• [Task instructions]: Copy exactly and only the lines running from the one that contains "[481,374,619,509]" to the final line of the data below, without the pictures.

Stored data
━━━━━━━━━━━━━━━━━━━━

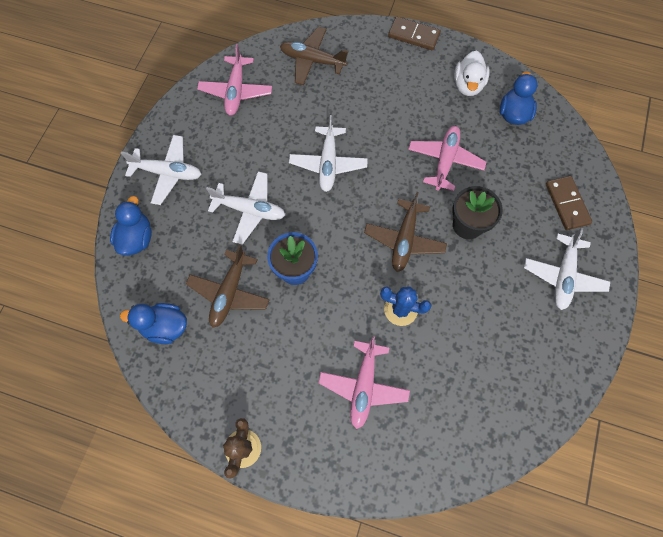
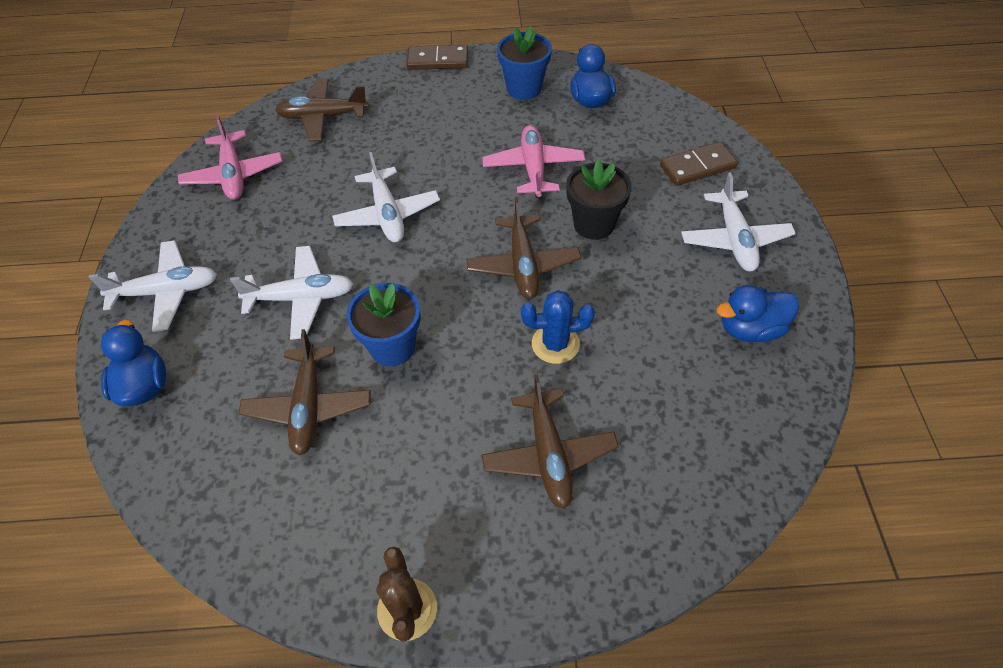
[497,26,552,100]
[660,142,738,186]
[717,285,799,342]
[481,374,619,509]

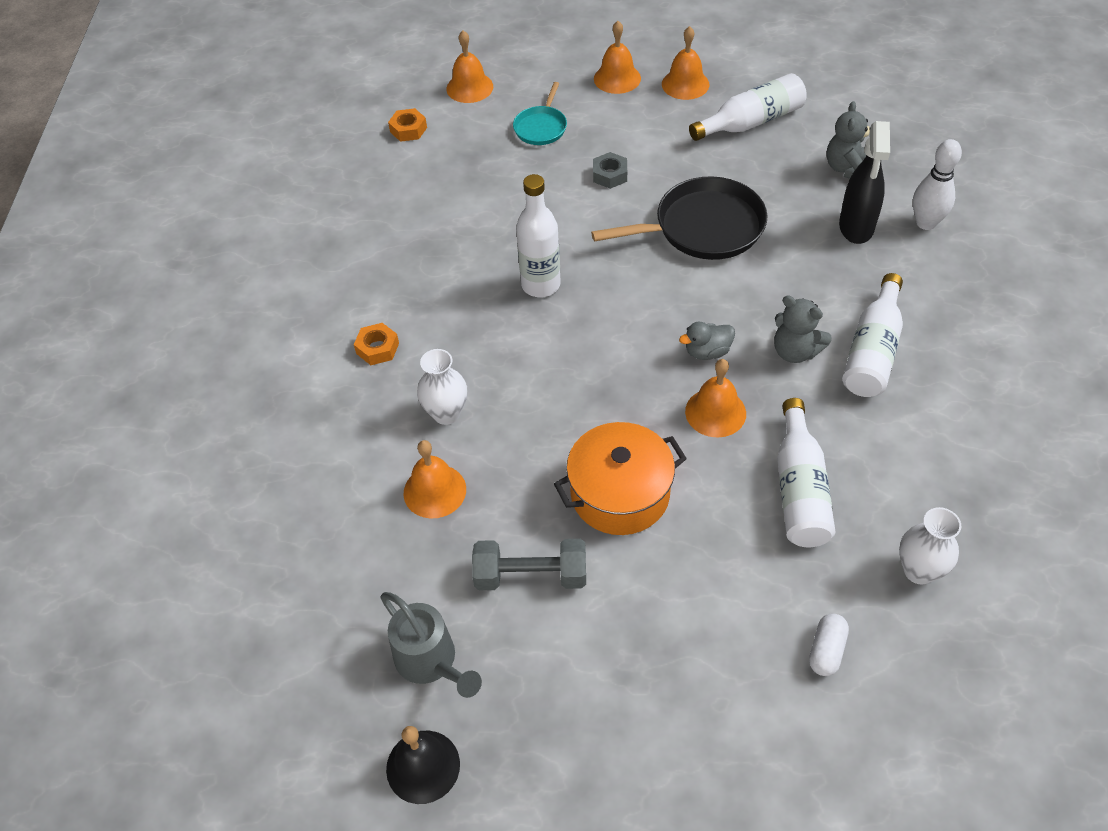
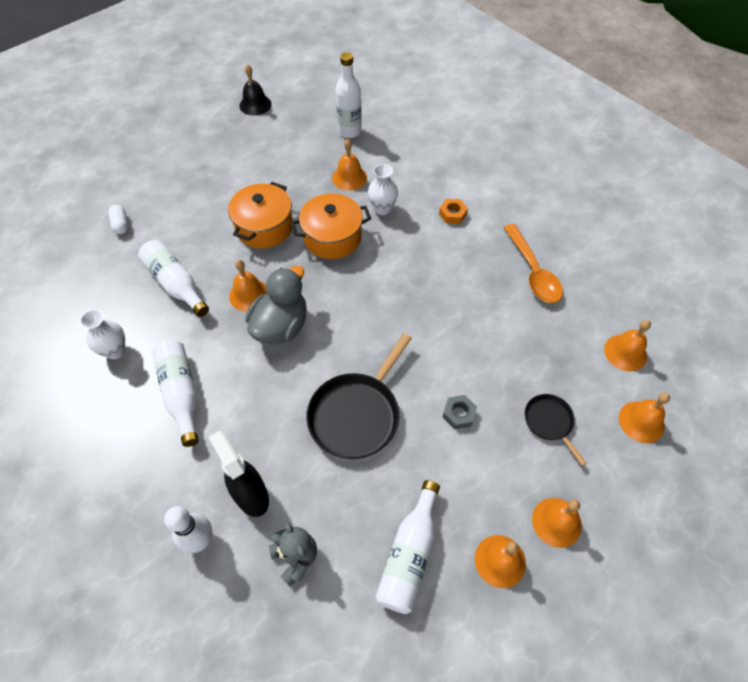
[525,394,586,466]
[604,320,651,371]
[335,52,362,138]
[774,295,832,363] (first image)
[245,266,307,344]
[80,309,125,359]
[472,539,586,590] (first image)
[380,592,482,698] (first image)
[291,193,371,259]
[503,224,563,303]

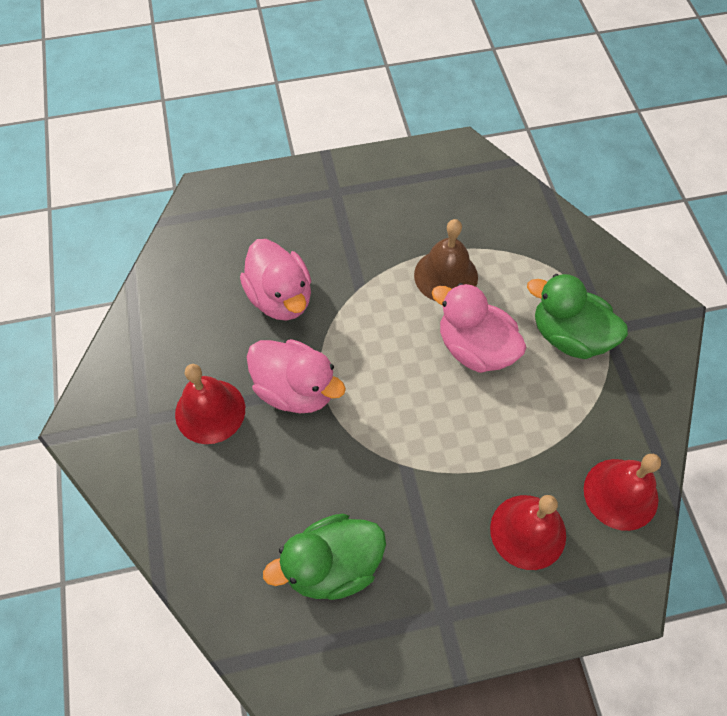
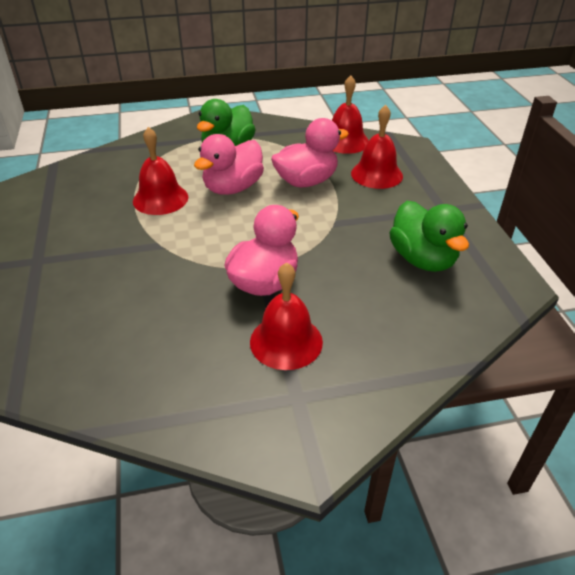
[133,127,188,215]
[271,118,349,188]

━━━━━━━━━━━━━━━━━━━━

• [Solution to this problem]:
[481,374,619,509]

[525,394,586,466]
[604,320,651,371]
[335,52,362,138]
[774,295,832,363] (first image)
[245,266,307,344]
[80,309,125,359]
[472,539,586,590] (first image)
[380,592,482,698] (first image)
[291,193,371,259]
[503,224,563,303]

[133,127,188,215]
[271,118,349,188]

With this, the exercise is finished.